**Task brief:**
While you copy the lines below, skip the pictures and keep the rest exact.

##### Source material #####

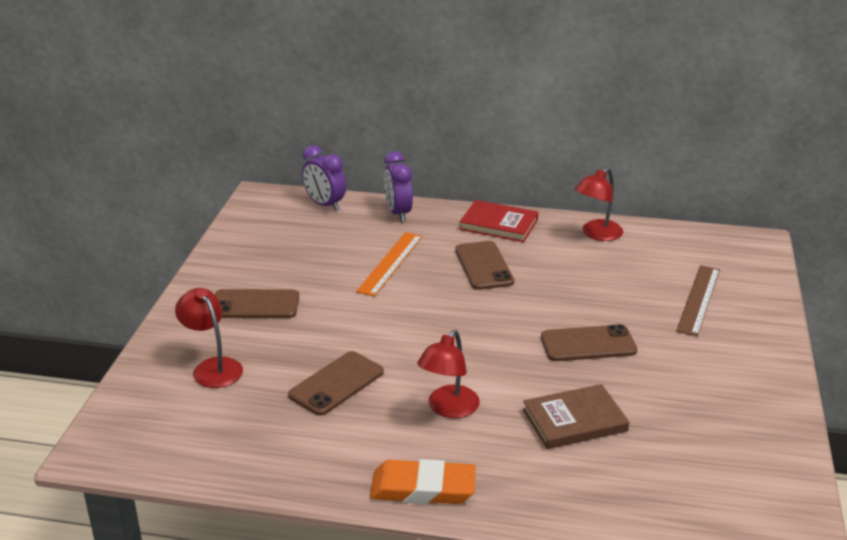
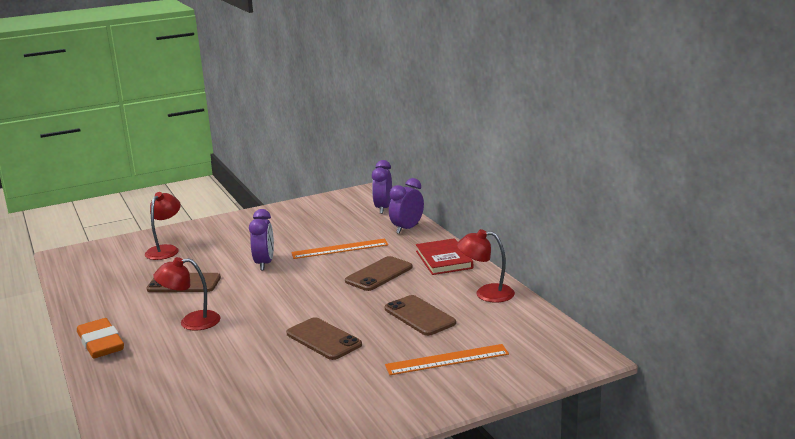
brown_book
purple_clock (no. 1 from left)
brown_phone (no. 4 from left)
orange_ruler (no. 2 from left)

#####

**Your solution:**
brown_book
purple_clock (no. 1 from left)
brown_phone (no. 4 from left)
orange_ruler (no. 2 from left)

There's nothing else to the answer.